__Aim of the exercise__:
Search each line below for "moved", then return the lines where it appears.

Stored data entries:

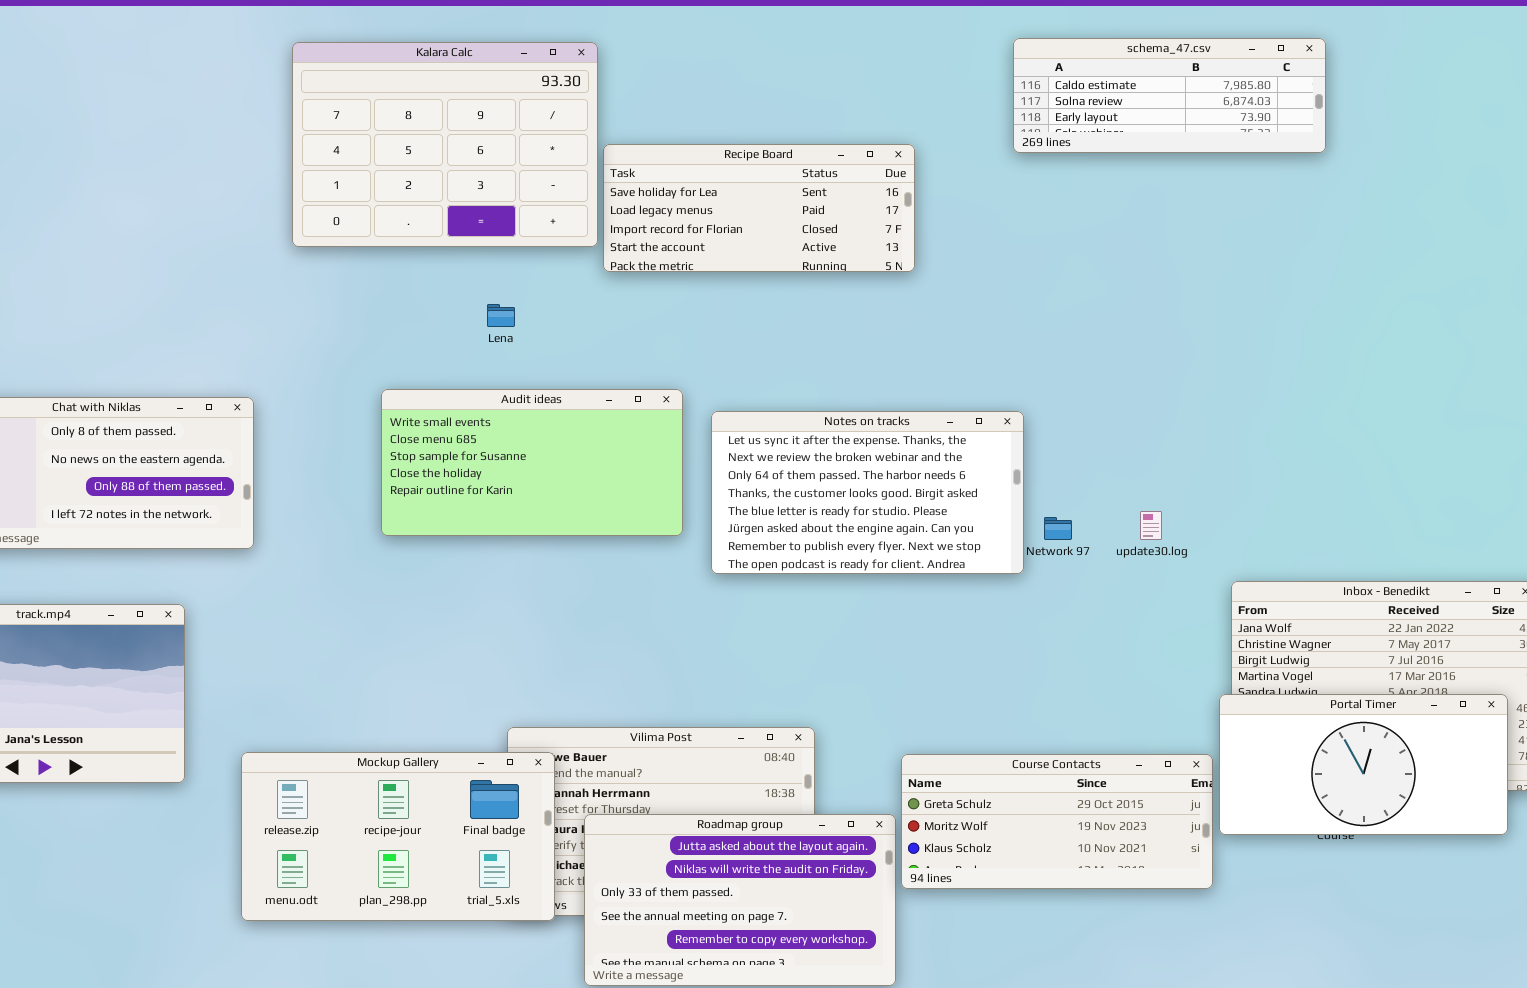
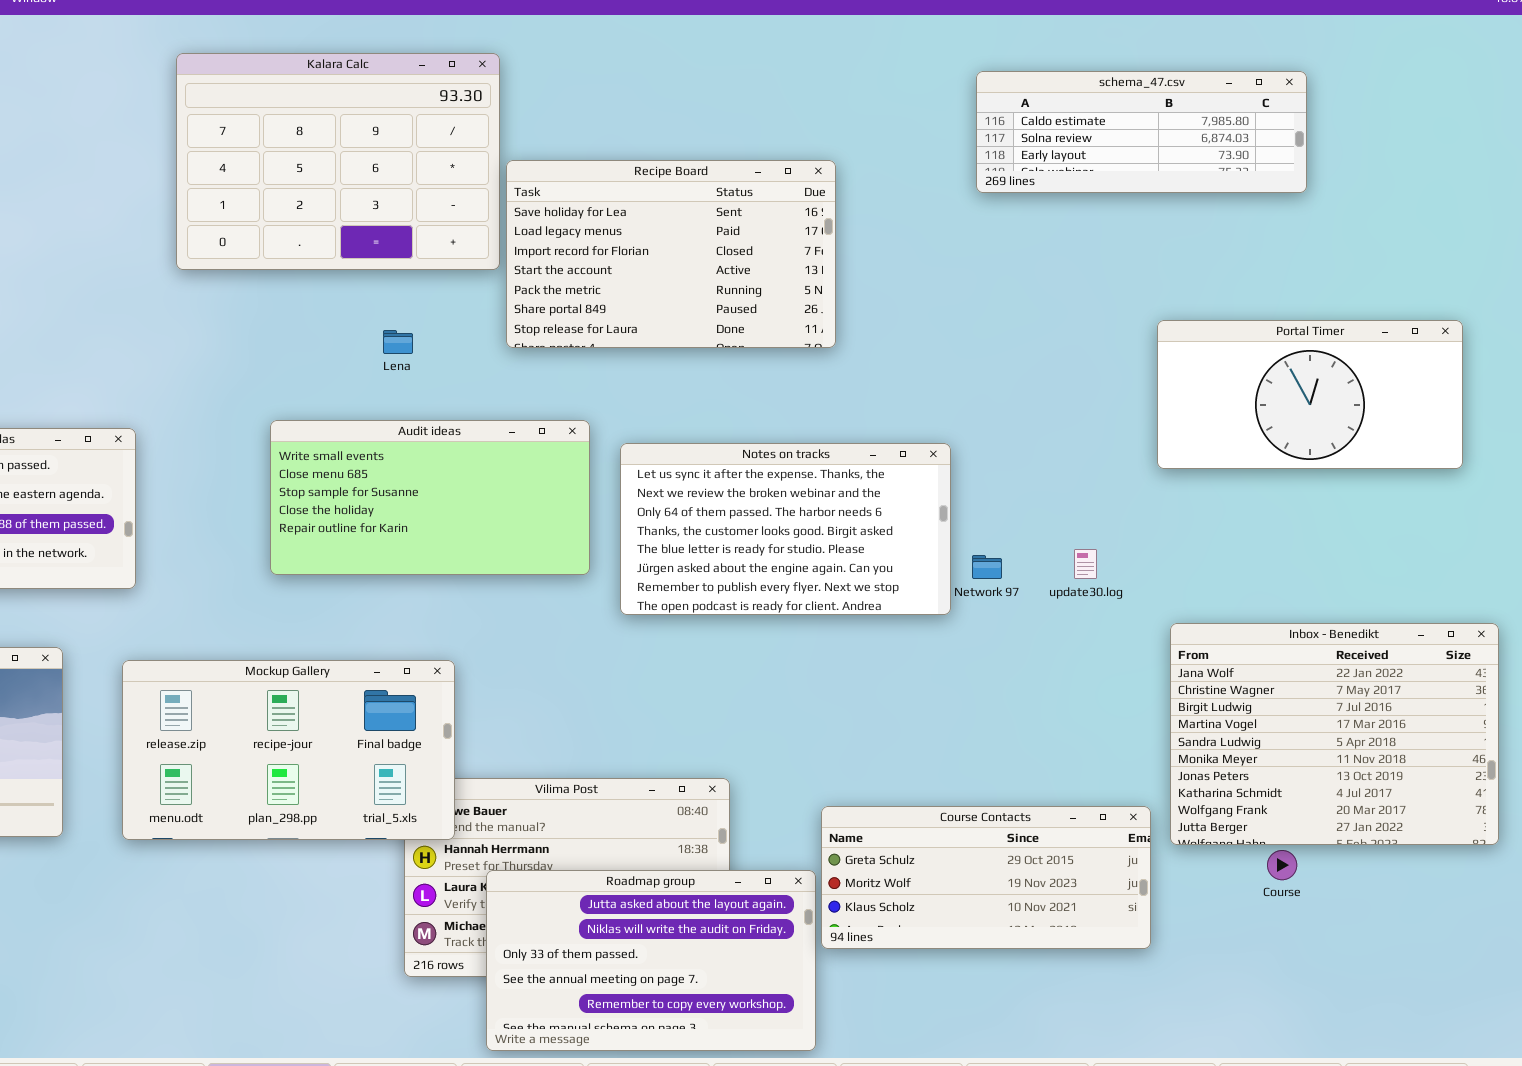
schema_47.csv: [1013,38,1326,153] -> [976,71,1307,193], moved
Recipe Board: [603,144,915,272] -> [506,160,836,348], resized
Portal Timer: [1219,694,1508,835] -> [1157,320,1463,469], moved
Mockup Gallery: [241,752,555,921] -> [122,660,455,840], moved

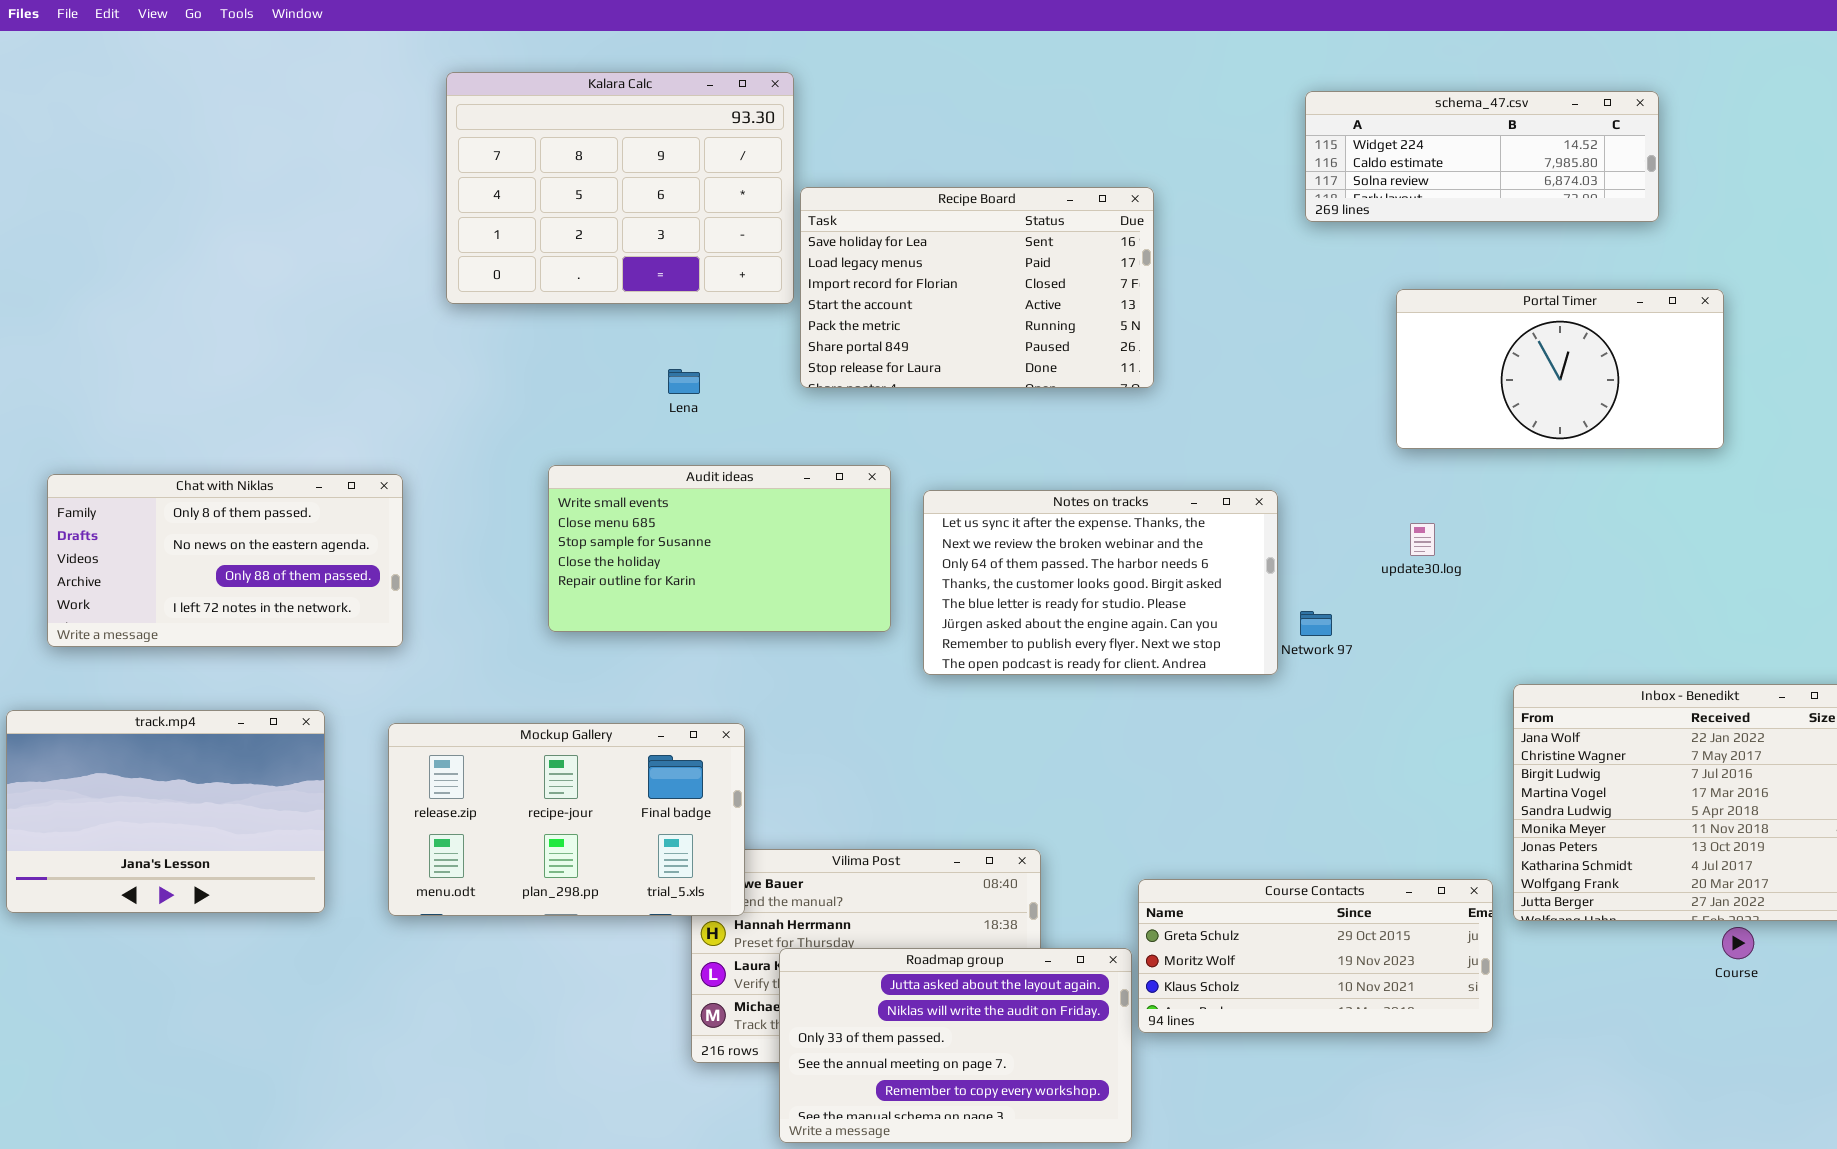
schema_47.csv: [976,71,1307,193] -> [1305,91,1659,222], scrolled up 1 row
Portal Timer: [1157,320,1463,469] -> [1396,289,1724,449], moved
update30.log: [1074,549,1097,579] -> [1410,523,1435,556], moved
Course: [1267,850,1297,880] -> [1722,927,1754,959], moved

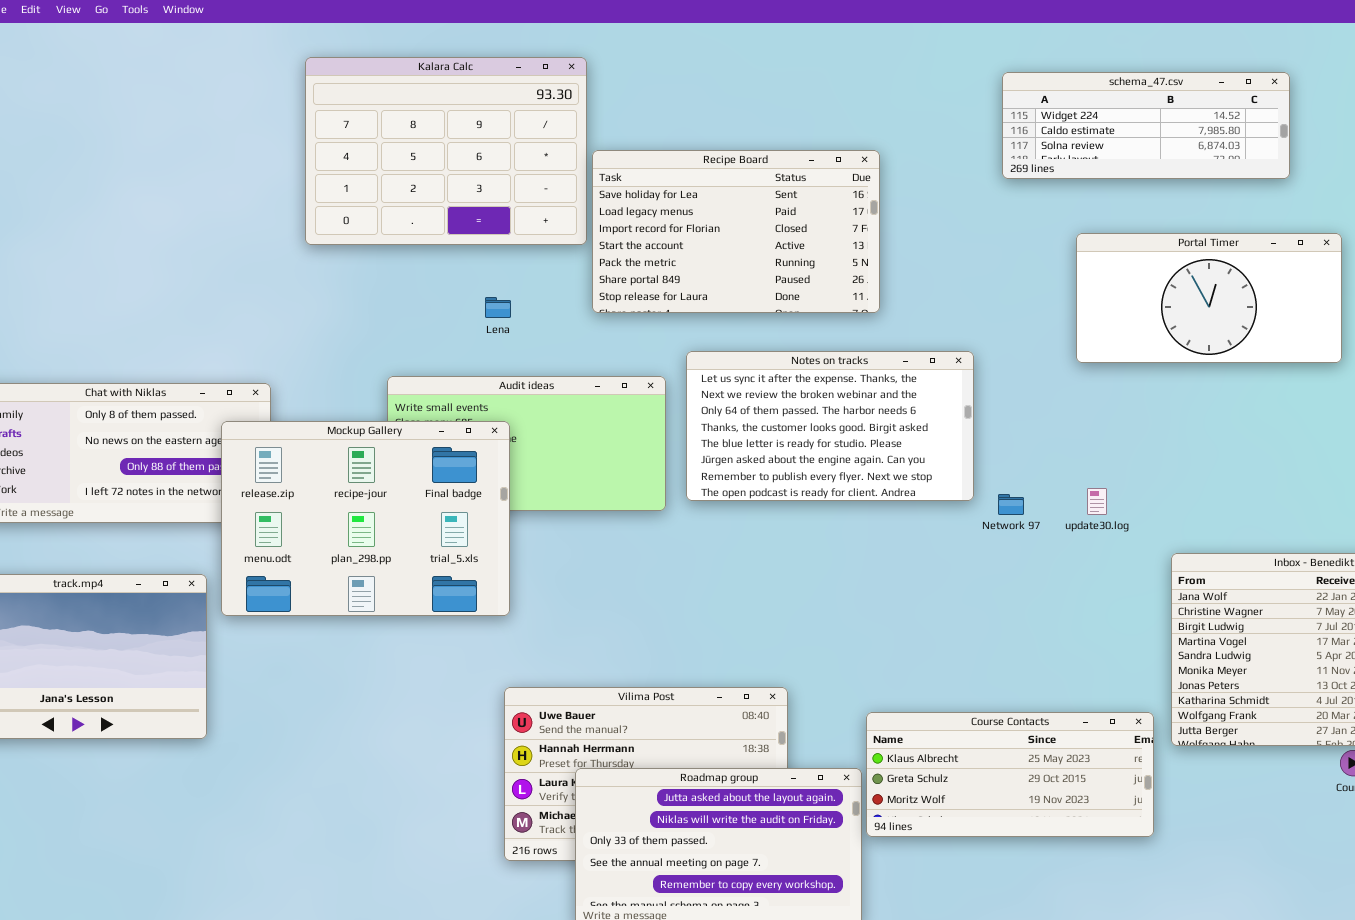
Notes on tracks: [923,490,1278,675] -> [686,351,974,501], moved
update30.log: [1410,523,1435,556] -> [1087,488,1107,515], moved
Mockup Gallery: [388,723,745,916] -> [221,421,510,616], moved, resized
Course Contacts: [1138,879,1493,1033] -> [866,712,1154,837], scrolled up 1 row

__Solution to the exercise__:
schema_47.csv: [1013,38,1326,153] -> [976,71,1307,193], moved
Portal Timer: [1219,694,1508,835] -> [1157,320,1463,469], moved
Mockup Gallery: [241,752,555,921] -> [122,660,455,840], moved
Portal Timer: [1157,320,1463,469] -> [1396,289,1724,449], moved
update30.log: [1074,549,1097,579] -> [1410,523,1435,556], moved
Course: [1267,850,1297,880] -> [1722,927,1754,959], moved
Notes on tracks: [923,490,1278,675] -> [686,351,974,501], moved
update30.log: [1410,523,1435,556] -> [1087,488,1107,515], moved
Mockup Gallery: [388,723,745,916] -> [221,421,510,616], moved, resized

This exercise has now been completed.